Data extract:

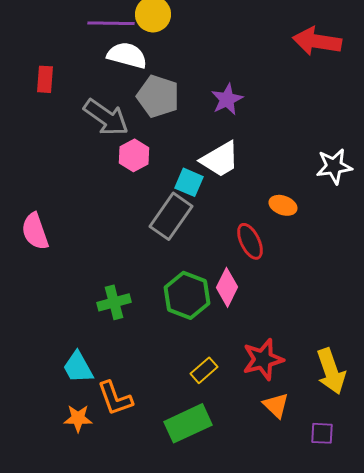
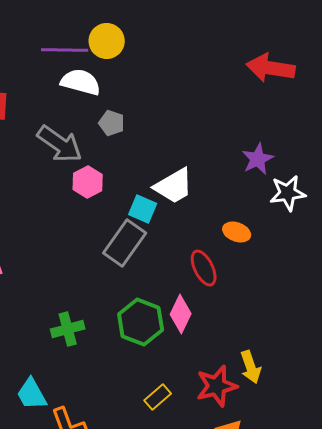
gray pentagon: (158, 96) -> (112, 123), size x0.6
purple star: (227, 99) -> (258, 159), moved
yellow arrow: (331, 371) -> (251, 367), moved, size x0.7

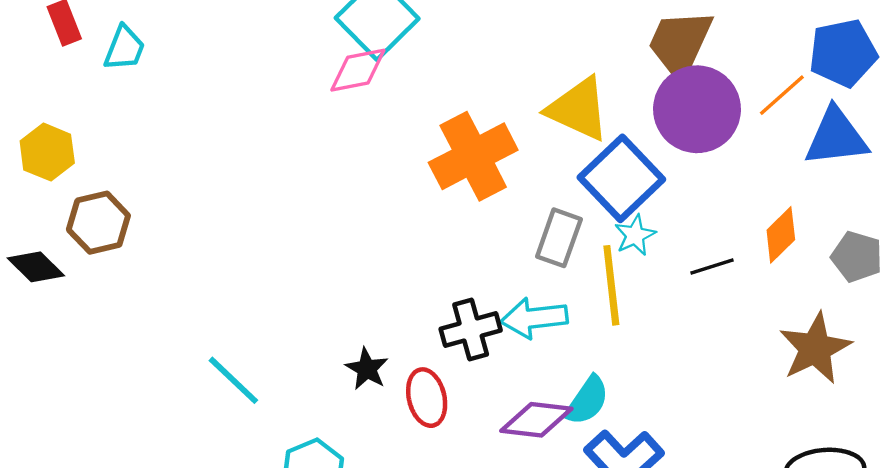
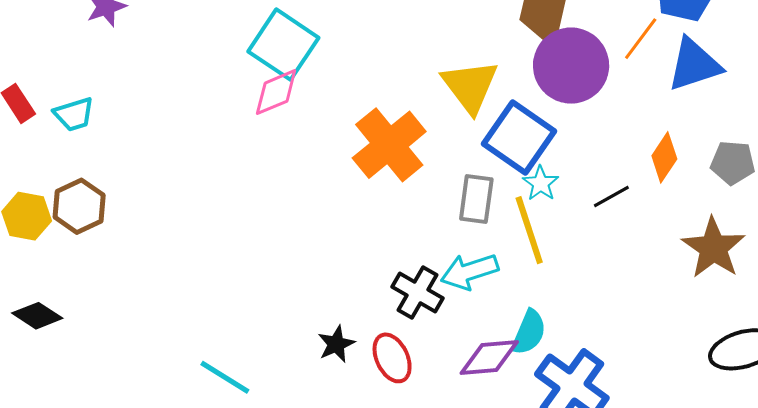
cyan trapezoid: (125, 48) -> (74, 114), turned 63
yellow triangle: (578, 109) -> (470, 86), turned 40
brown hexagon: (98, 223) -> (79, 206), moved
black cross: (471, 330) -> (417, 292), turned -33
black star: (367, 369) -> (336, 344), turned 30

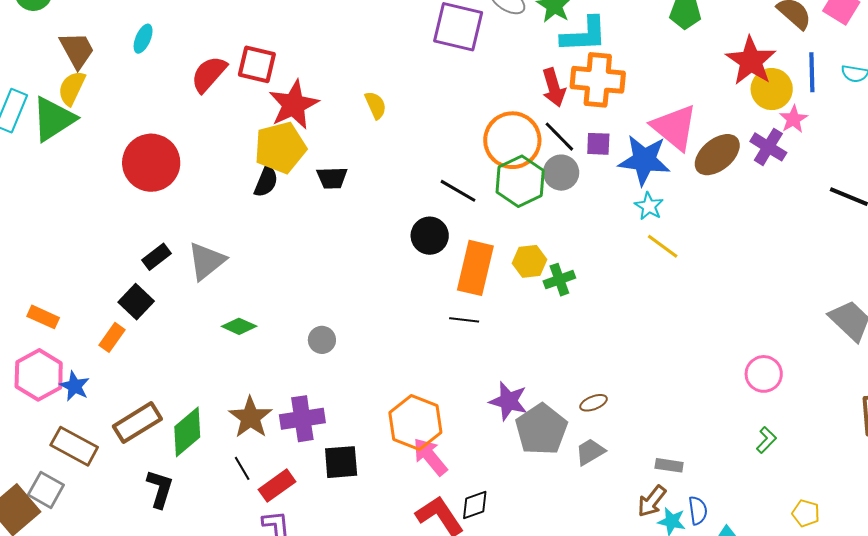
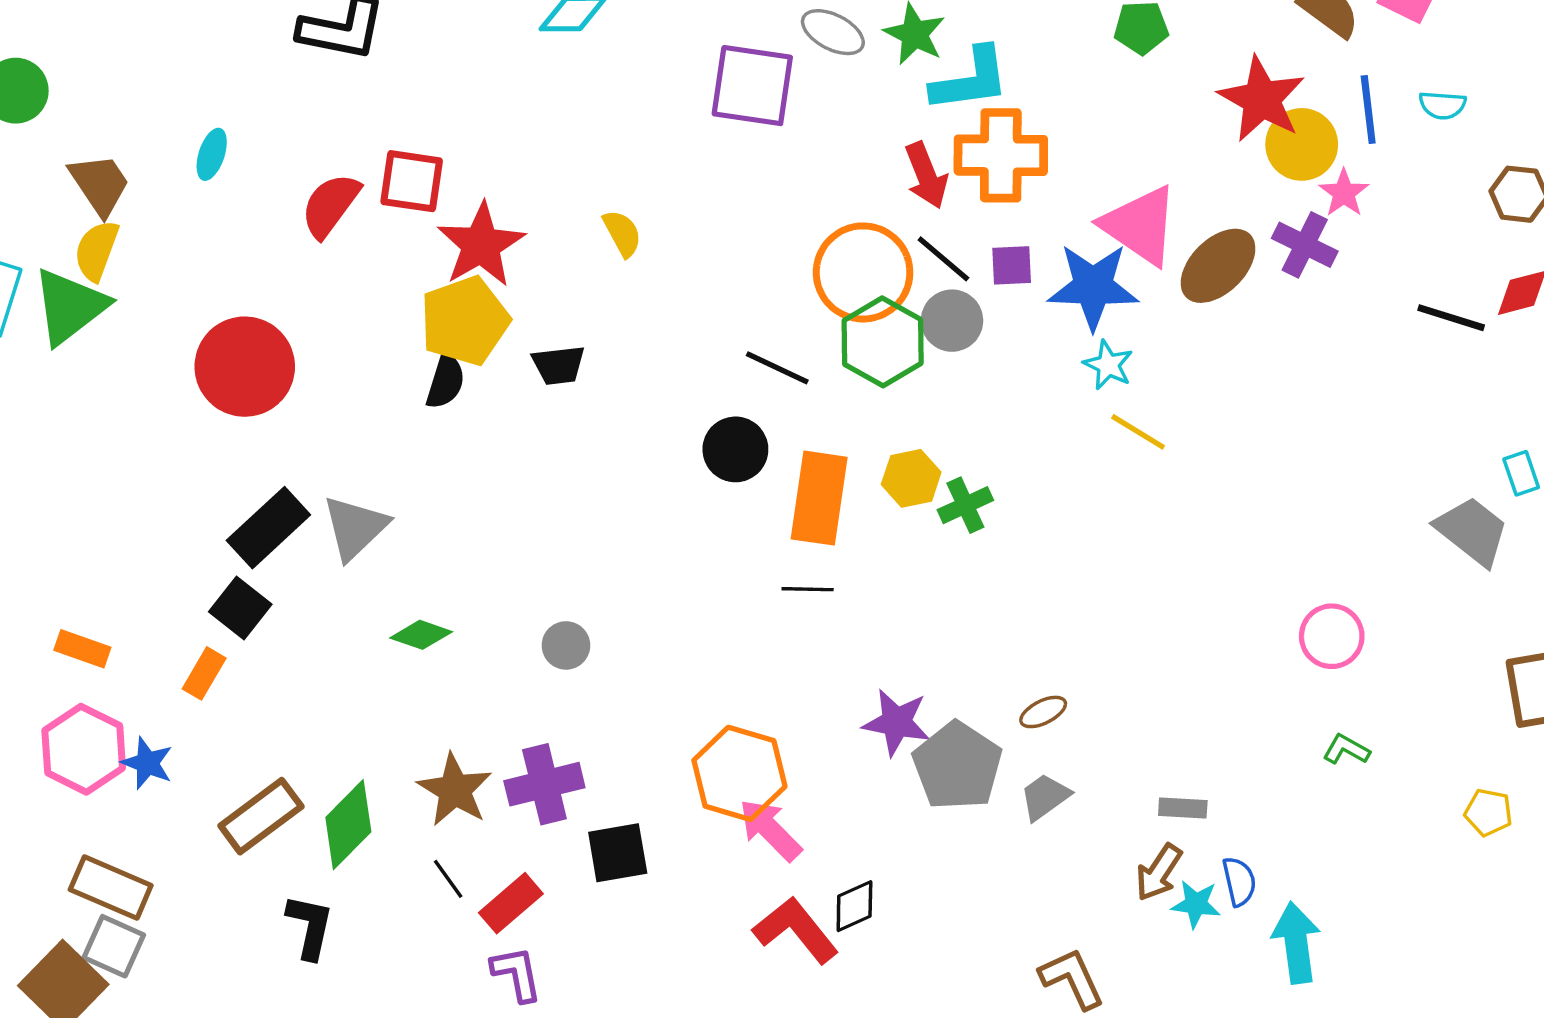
black rectangle: (157, 257) -> (268, 528), size x1.6
green L-shape: (766, 440) -> (1346, 749), turned -100
brown rectangle: (74, 446) -> (111, 887), moved
yellow pentagon: (806, 513) -> (1488, 812), moved

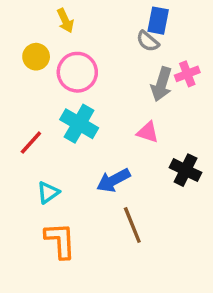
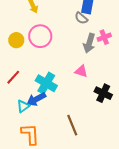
yellow circle: (36, 57) -> (16, 40), moved
cyan cross: (79, 124) -> (46, 83), moved
blue arrow: (113, 180) -> (36, 99), moved

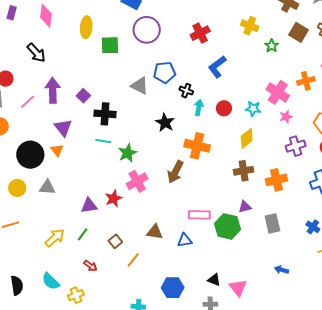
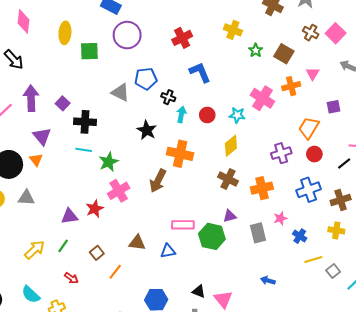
brown square: (299, 32) -> (284, 54), moved
blue L-shape: (217, 67) -> (200, 72), turned 105
pink star: (286, 117) -> (280, 218), moved
brown cross: (244, 171) -> (228, 179), turned 36

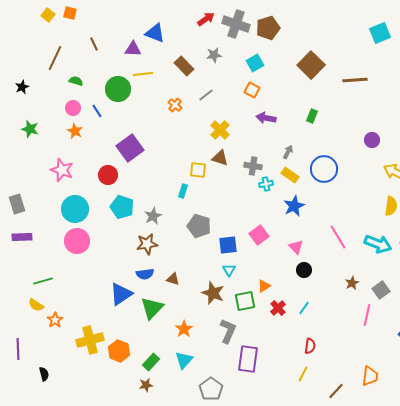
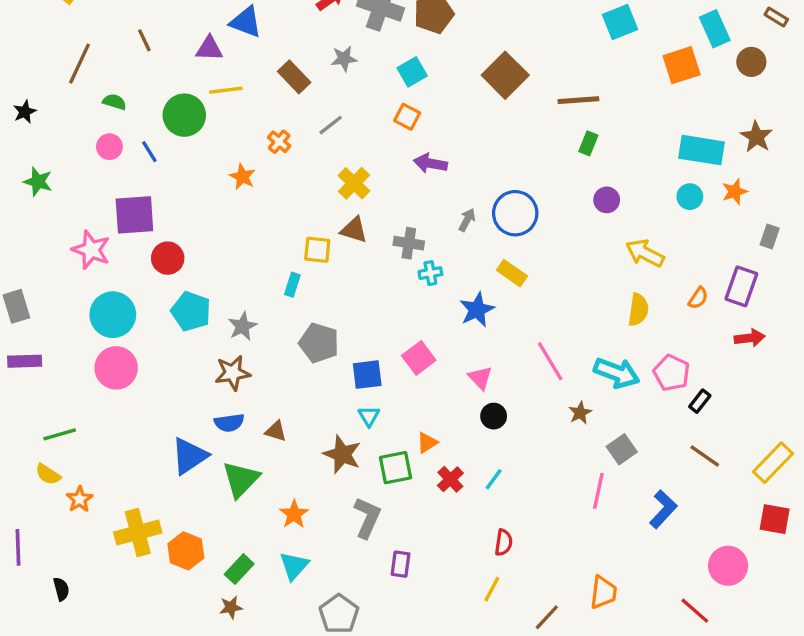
green rectangle: (312, 116) -> (588, 143), moved
orange star: (75, 131) -> (243, 177), moved
purple square: (130, 148) -> (134, 215), moved, turned 32
blue circle: (324, 169) -> (515, 213), moved
yellow rectangle: (290, 175) -> (512, 273), moved
brown star: (352, 283) -> (580, 413), moved
purple rectangle: (248, 359) -> (400, 564), size x0.6

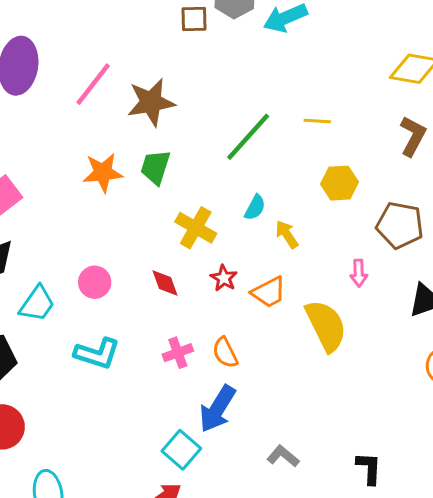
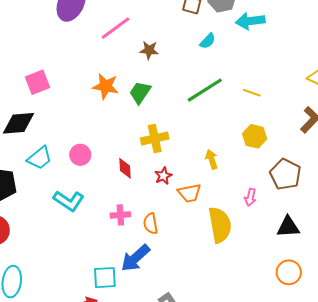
brown star: (151, 102) -> (149, 50), size x0.6
cyan semicircle: (255, 207) -> (208, 41), moved
yellow cross: (196, 228) -> (155, 139), turned 32
cyan square: (181, 450) -> (105, 278), turned 30

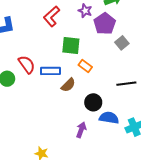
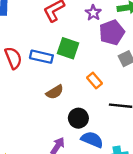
orange rectangle: (85, 66) -> (95, 80), moved
blue rectangle: (51, 71) -> (41, 57), moved

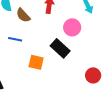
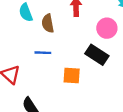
brown semicircle: (23, 15) -> (48, 23), turned 42

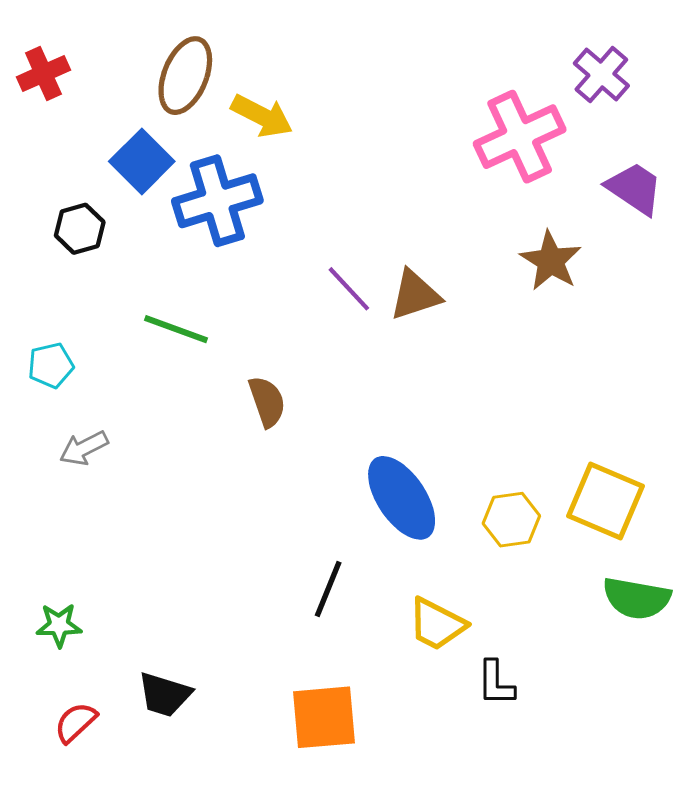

Task details:
Reproduce the lines of the listing exactly, starting at the one that contains "orange star: (75, 131) -> (243, 177), moved" and continuing through the final line, but leave out the pictures.

Finished exercise:
orange star: (75, 131) -> (243, 177), moved
purple square: (130, 148) -> (134, 215), moved, turned 32
blue circle: (324, 169) -> (515, 213), moved
yellow rectangle: (290, 175) -> (512, 273), moved
brown star: (352, 283) -> (580, 413), moved
purple rectangle: (248, 359) -> (400, 564), size x0.6

brown star: (151, 102) -> (149, 50), size x0.6
cyan semicircle: (255, 207) -> (208, 41), moved
yellow cross: (196, 228) -> (155, 139), turned 32
cyan square: (181, 450) -> (105, 278), turned 30

orange rectangle: (85, 66) -> (95, 80), moved
blue rectangle: (51, 71) -> (41, 57), moved

brown semicircle: (23, 15) -> (48, 23), turned 42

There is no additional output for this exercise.